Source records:
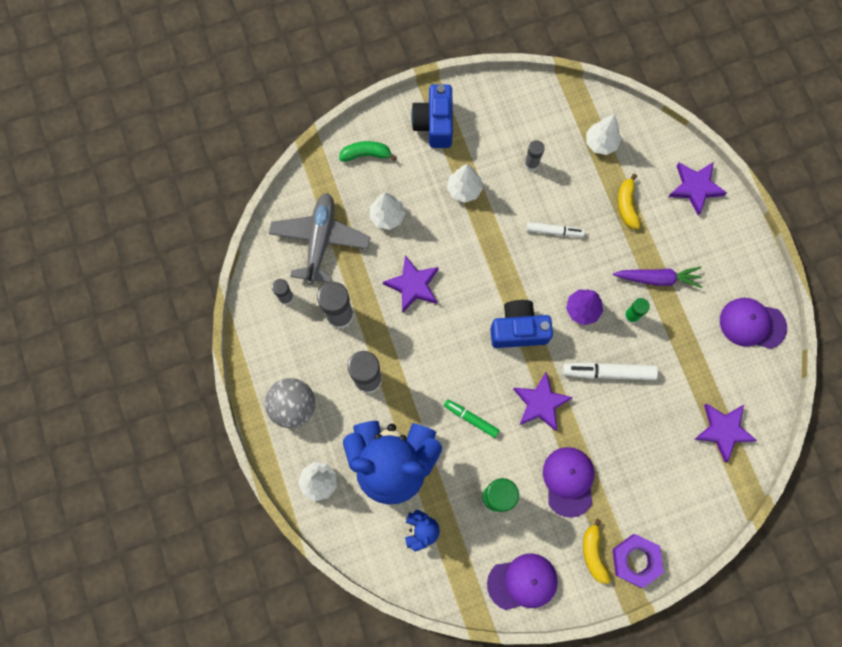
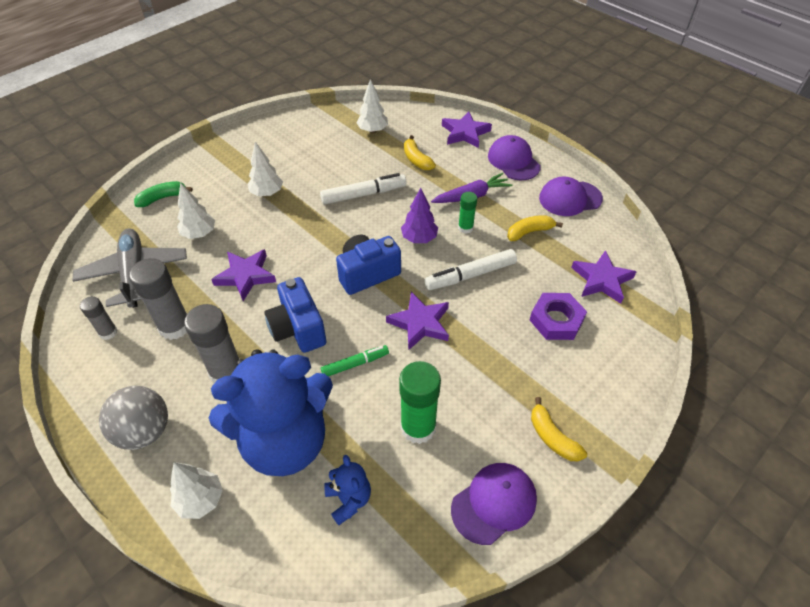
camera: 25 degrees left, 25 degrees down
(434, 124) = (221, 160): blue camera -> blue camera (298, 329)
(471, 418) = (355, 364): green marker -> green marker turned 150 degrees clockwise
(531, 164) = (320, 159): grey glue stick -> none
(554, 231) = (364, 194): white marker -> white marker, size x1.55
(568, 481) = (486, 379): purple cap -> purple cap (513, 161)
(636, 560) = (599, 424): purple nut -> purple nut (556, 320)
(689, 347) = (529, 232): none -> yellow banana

_Prompt_:
Every line above should be printed again word for word, without its pictures.

_Response area_:
camera: 25 degrees left, 25 degrees down
(434, 124) = (221, 160): blue camera -> blue camera (298, 329)
(471, 418) = (355, 364): green marker -> green marker turned 150 degrees clockwise
(531, 164) = (320, 159): grey glue stick -> none
(554, 231) = (364, 194): white marker -> white marker, size x1.55
(568, 481) = (486, 379): purple cap -> purple cap (513, 161)
(636, 560) = (599, 424): purple nut -> purple nut (556, 320)
(689, 347) = (529, 232): none -> yellow banana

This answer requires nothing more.